What you should do ▸
Where a line of the entries below includes the string "domino", count it. Give only the resulting number.
*** Opening Records supplied ***
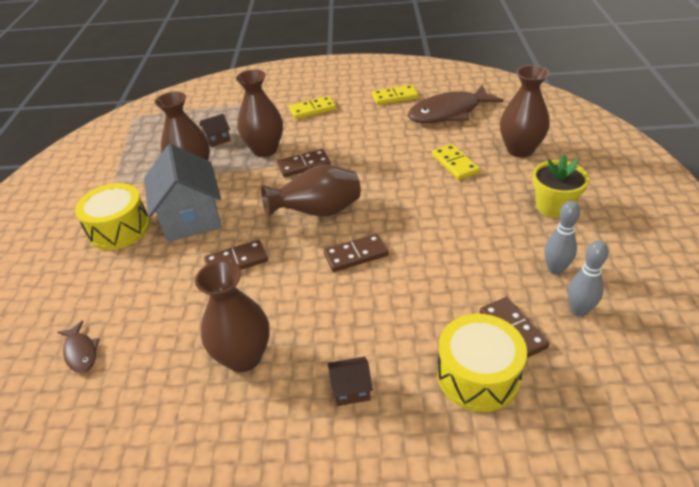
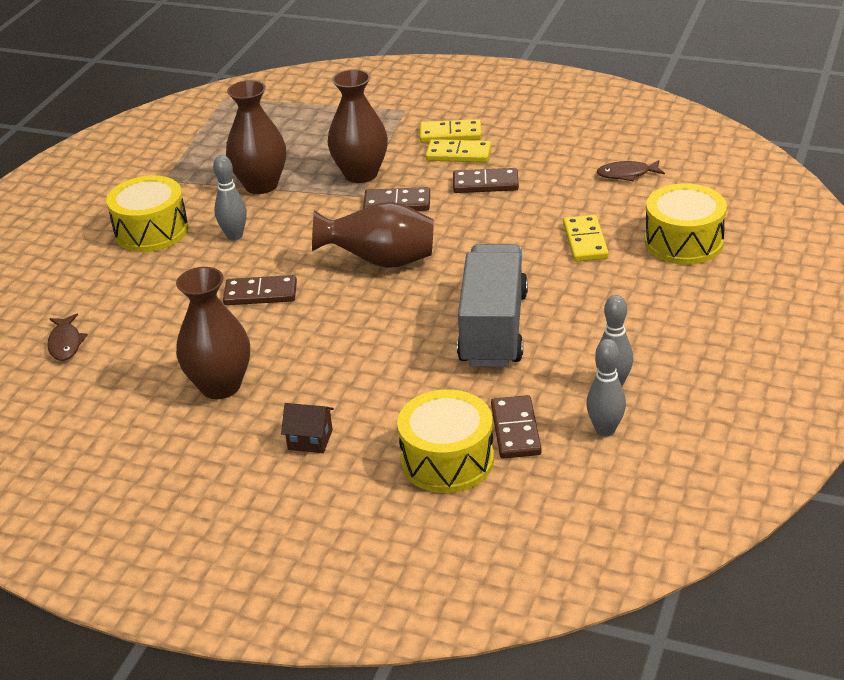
camera: 20 degrees right, 5 degrees down
grey house [144,144,222,242] -> grey bowling pin [213,155,247,241]
brown house [199,114,231,147] -> none
brown domino [324,234,389,272] -> brown domino moved to [453,168,519,193]
yellow domino [372,85,418,105] -> yellow domino moved to [426,139,492,162]
brown fish [407,85,504,123] -> brown fish [597,160,665,181], size x0.47
brown vase [500,65,550,157] -> yellow drum [645,183,727,265]
yellow flower pot [533,155,589,218] -> none
none -> grey truck [457,244,528,367]

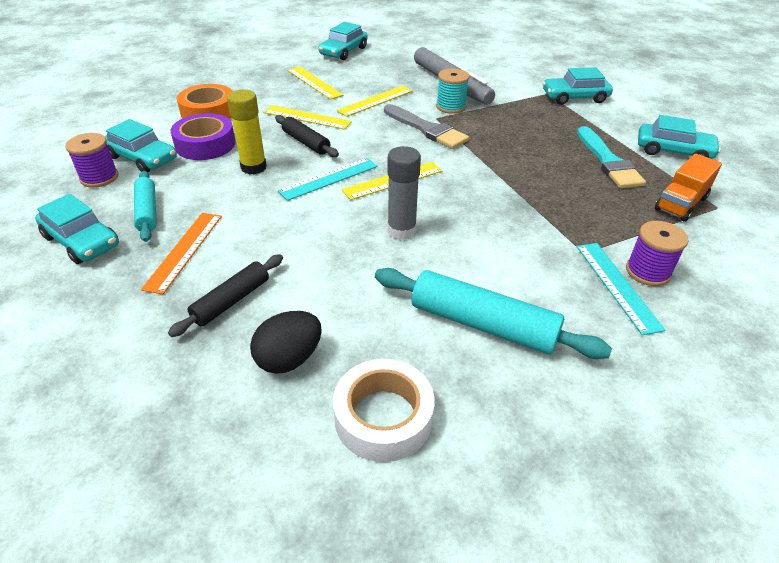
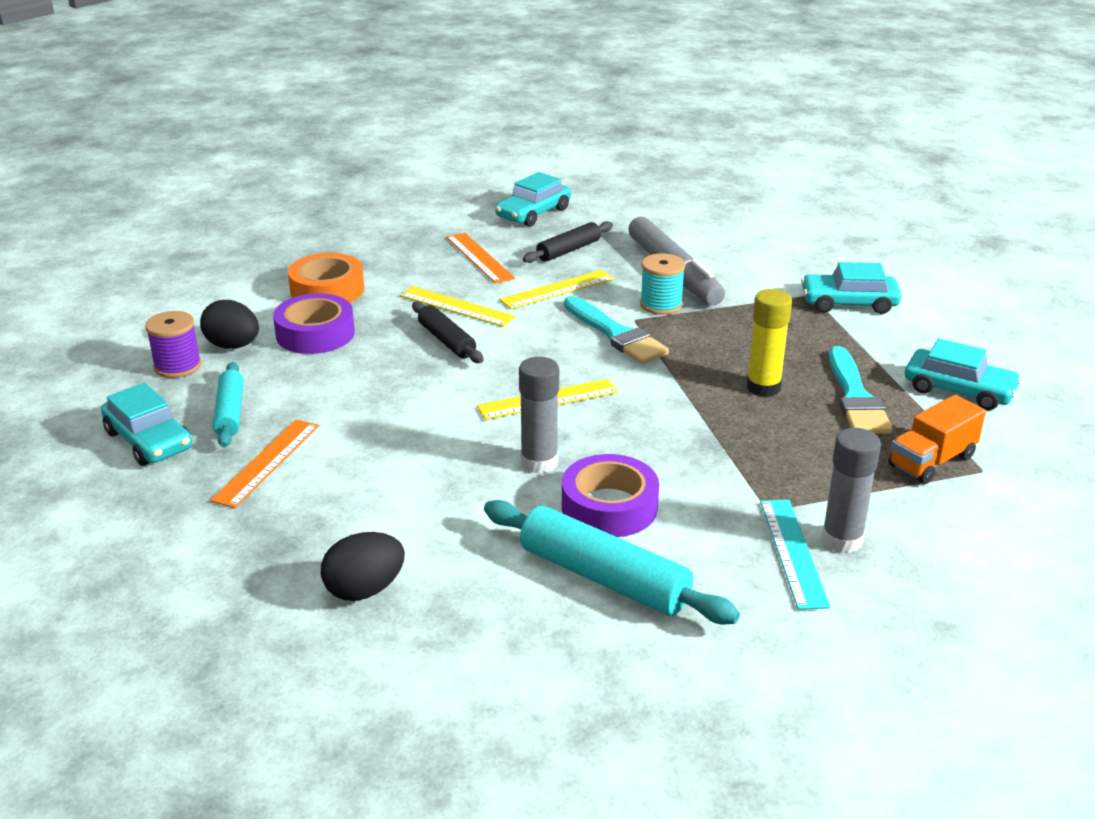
camera: 10 degrees right, 10 degrees down
turquoise car [105,119,177,172] -> black egg [200,300,259,349]
black rolling pin [168,254,283,337] -> black rolling pin moved to [523,221,613,263]
yellow glue stick [227,90,267,174] -> yellow glue stick moved to [747,289,792,397]
turquoise ruler [278,158,378,201] -> none
yellow ruler [287,66,344,100] -> orange ruler [446,232,515,284]
white tape [333,359,435,462] -> none
grey brush [384,104,469,149] -> turquoise brush [564,296,669,364]
purple spool [626,221,688,286] -> grey glue stick [821,428,881,553]
none -> purple tape [562,454,659,537]

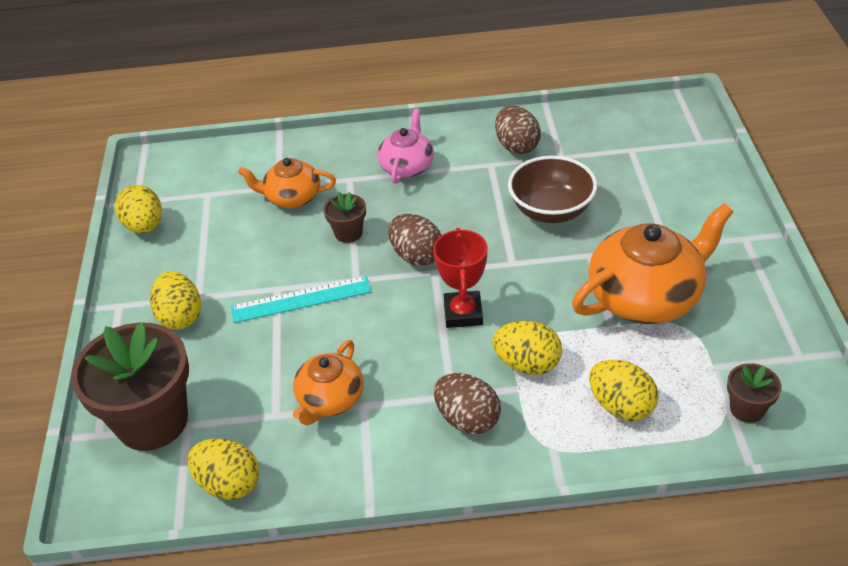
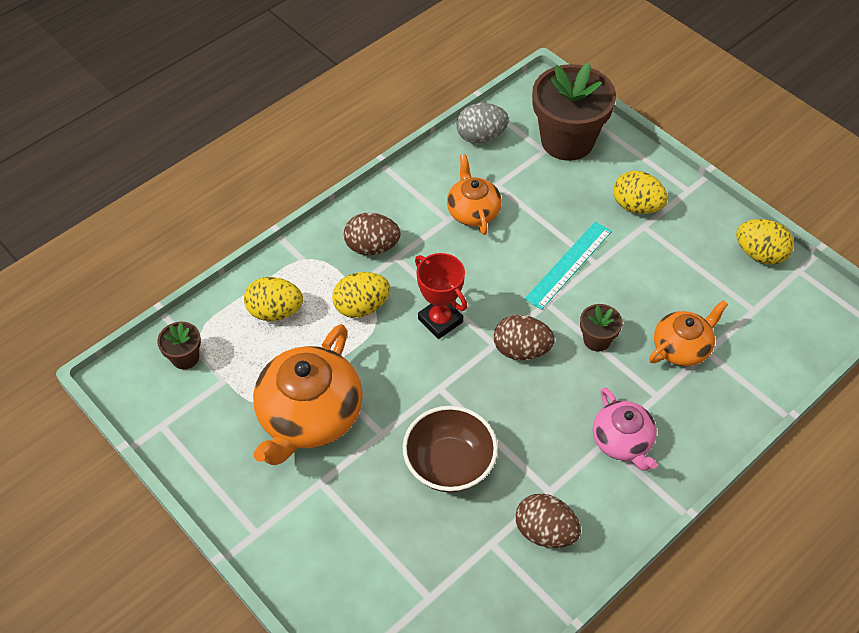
camera: 140 degrees right, 10 degrees up
yellow egg [187,438,260,500] -> grey egg [456,103,509,144]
*** Closing Records supplied ***
Solved problem ▸
2